If a picture appears in the records, leave it out and transcribe the rest exactly.

== Material for this task ==

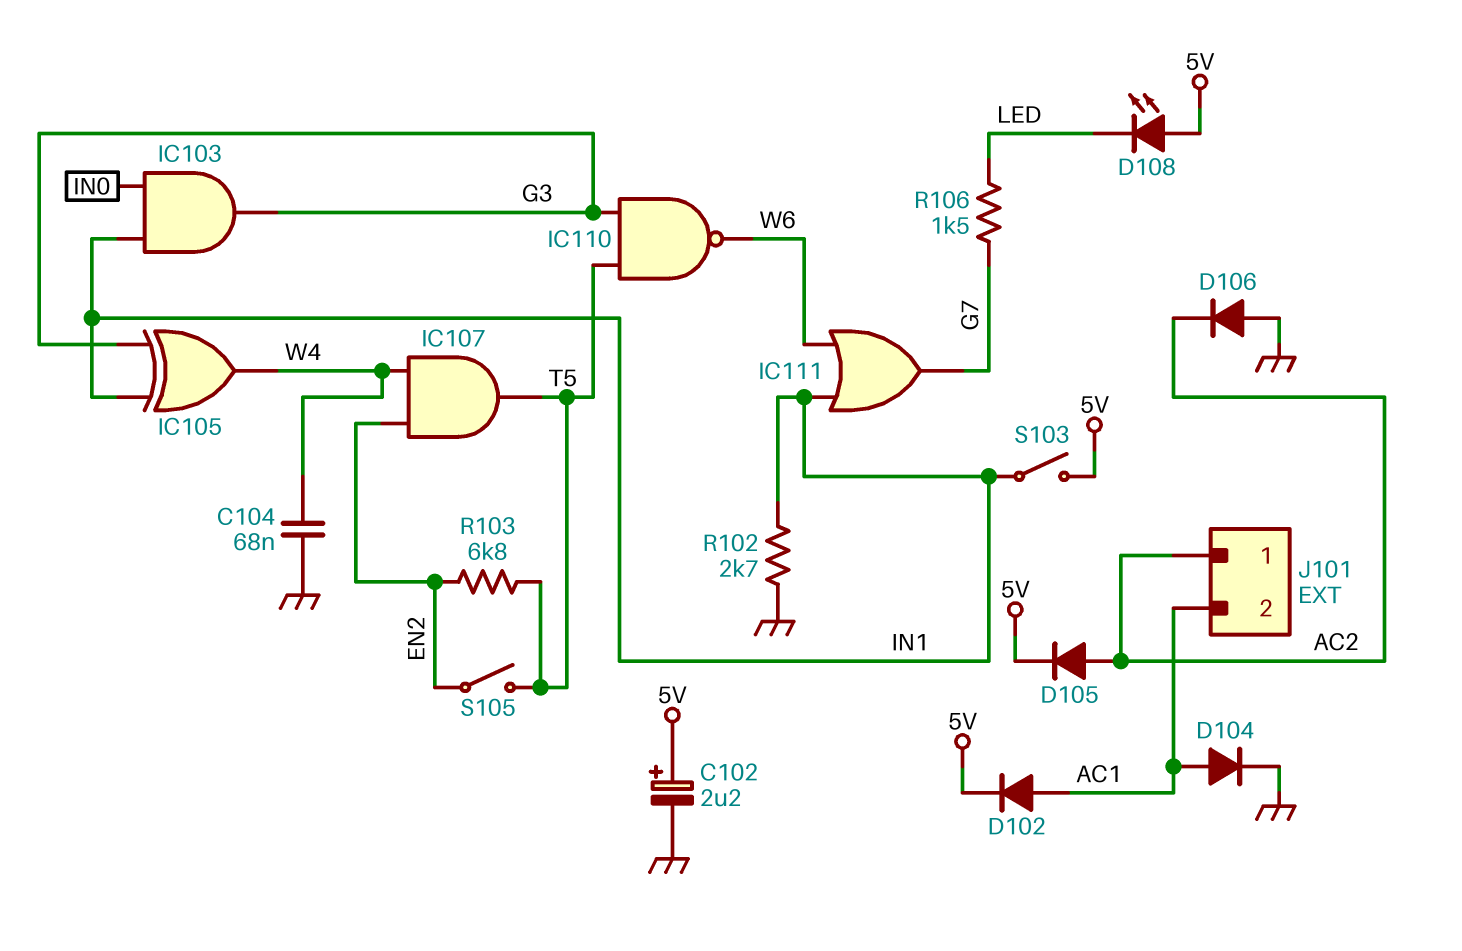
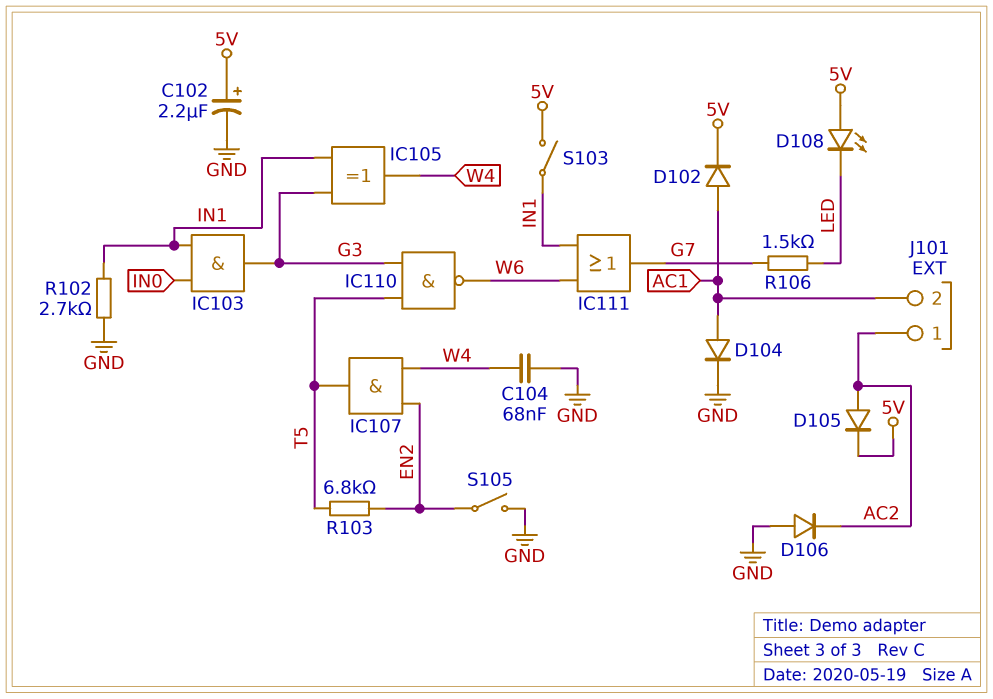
S105: switch (EN2, T5) -> switch (EN2, GND)

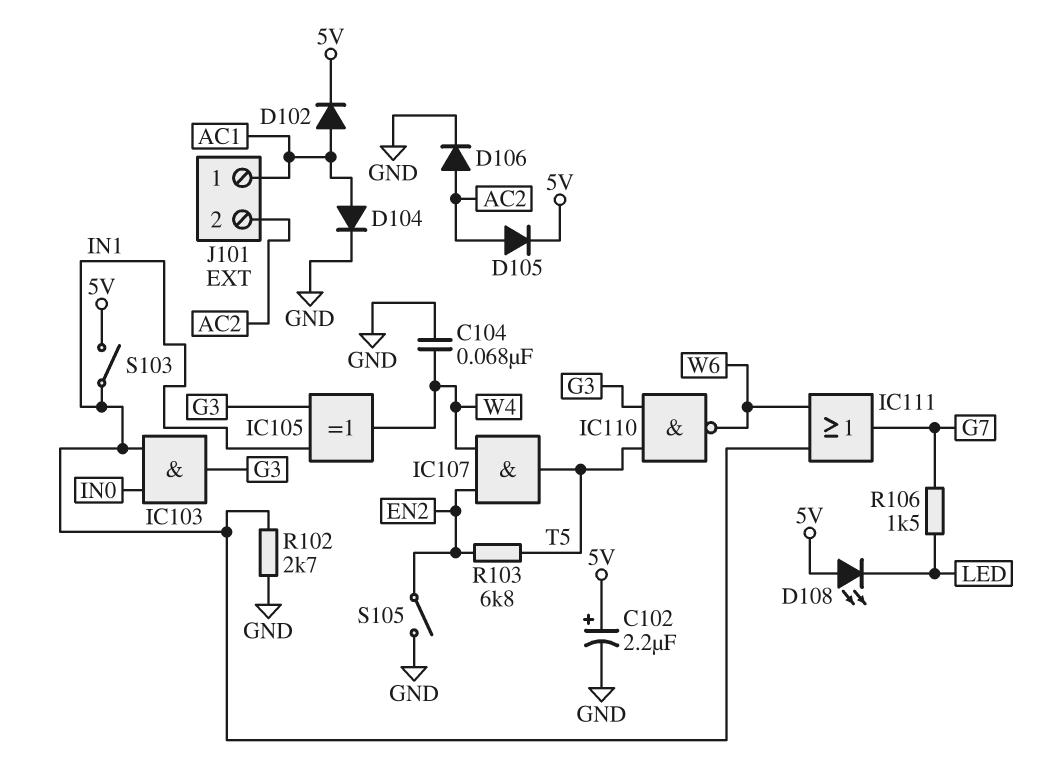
D106: diode (A GND, K AC2) -> diode (A AC2, K GND)
J101 pin 1: AC2 -> AC1
J101 pin 2: AC1 -> AC2

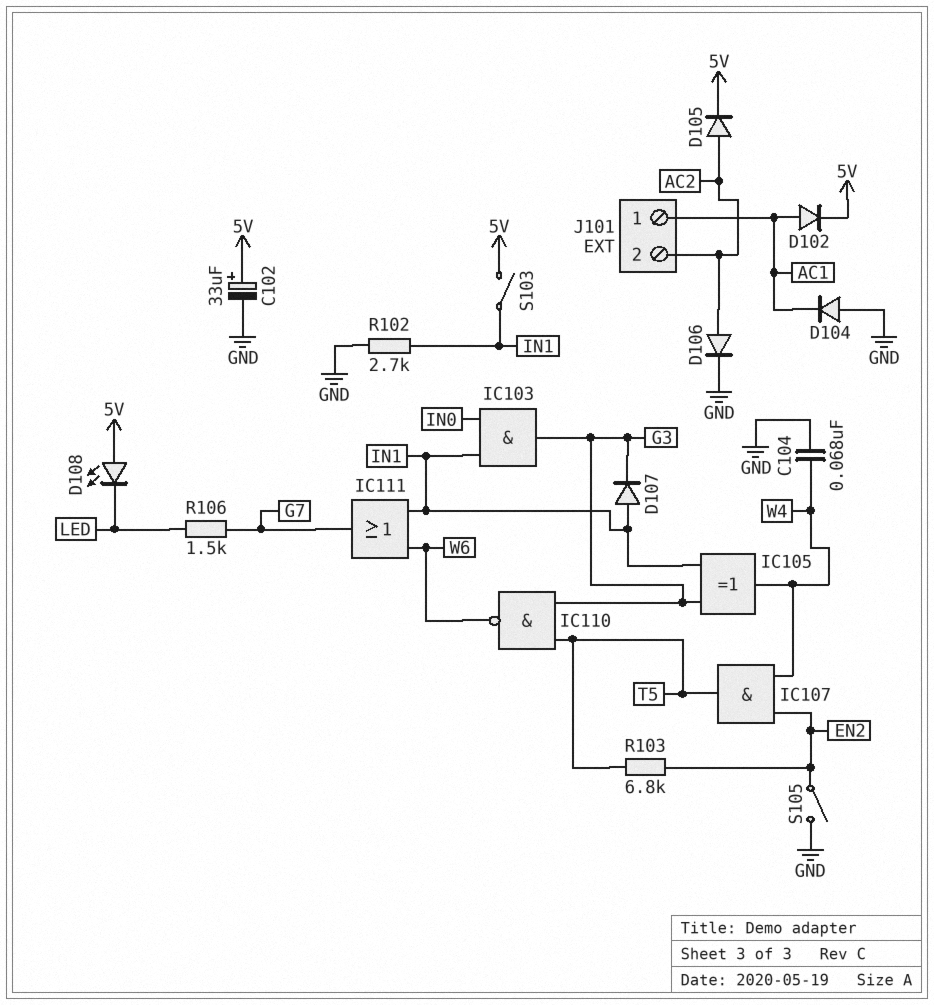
C102: 2.2uF (plus 5V, minus GND) -> 33uF (plus 5V, minus GND)
D104: diode (A AC1, K GND) -> diode (A GND, K AC1)
D107: none -> diode (A IN1, K G3)

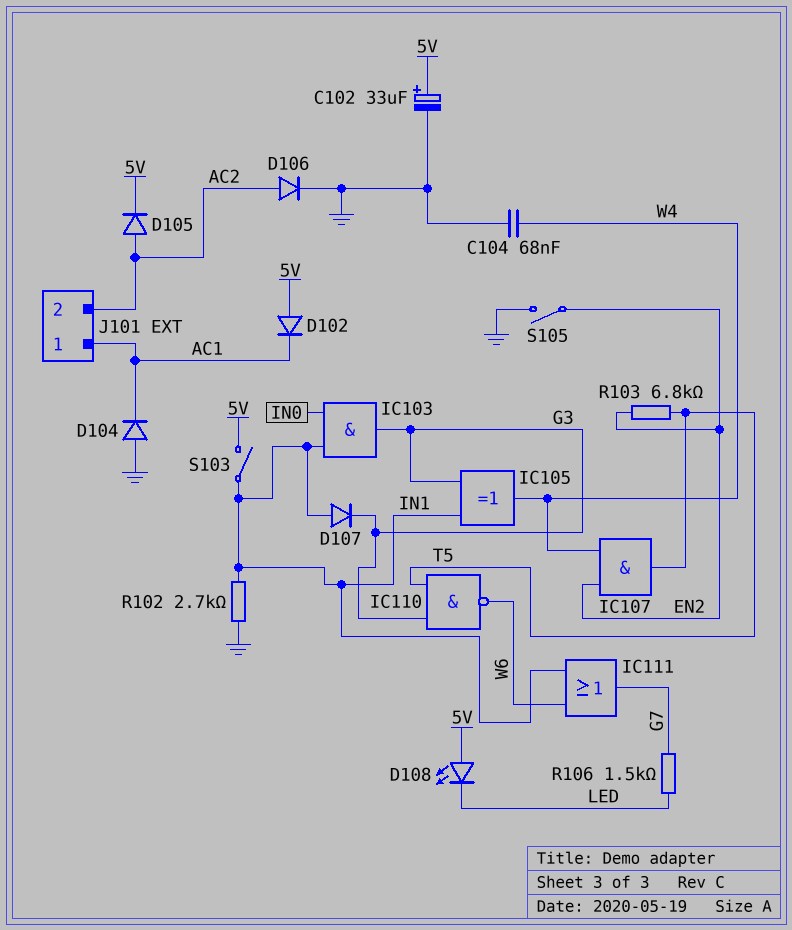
D102: diode (A AC1, K 5V) -> diode (A 5V, K AC1)

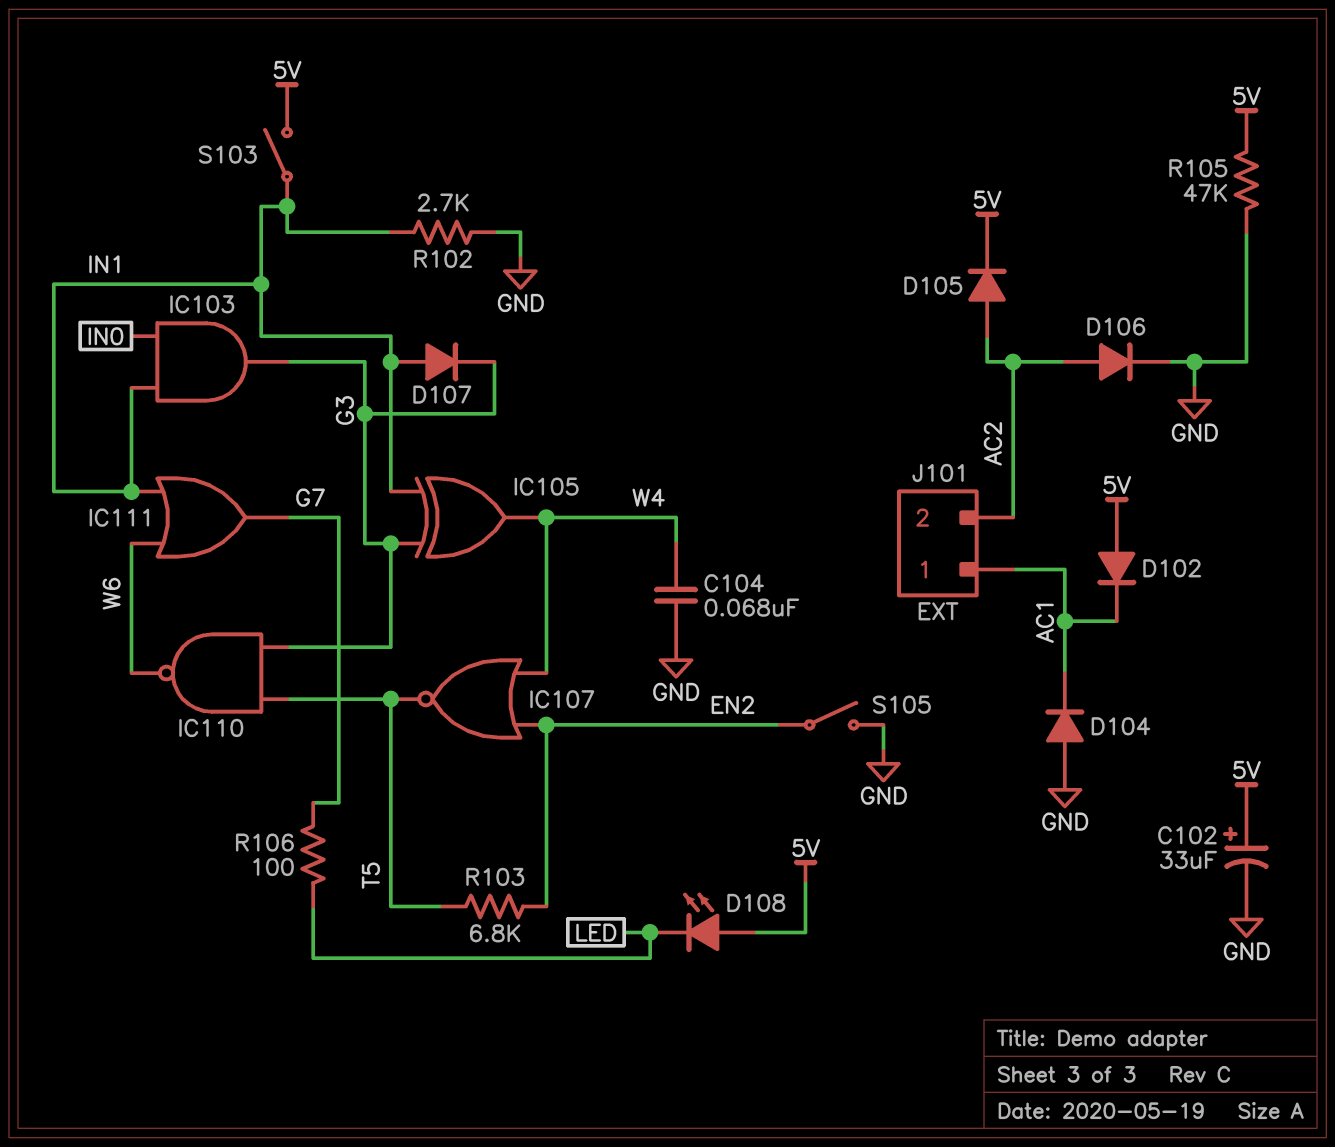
IC107: AND (in EN2, in W4, out T5) -> NOR (in EN2, in W4, out T5)
R105: none -> 47k (5V, GND)
R106: 1.5k (G7, LED) -> 100 (G7, LED)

===

#### Response area:
S105: switch (EN2, T5) -> switch (EN2, GND)

D106: diode (A GND, K AC2) -> diode (A AC2, K GND)
J101 pin 1: AC2 -> AC1
J101 pin 2: AC1 -> AC2

C102: 2.2uF (plus 5V, minus GND) -> 33uF (plus 5V, minus GND)
D104: diode (A AC1, K GND) -> diode (A GND, K AC1)
D107: none -> diode (A IN1, K G3)

D102: diode (A AC1, K 5V) -> diode (A 5V, K AC1)

IC107: AND (in EN2, in W4, out T5) -> NOR (in EN2, in W4, out T5)
R105: none -> 47k (5V, GND)
R106: 1.5k (G7, LED) -> 100 (G7, LED)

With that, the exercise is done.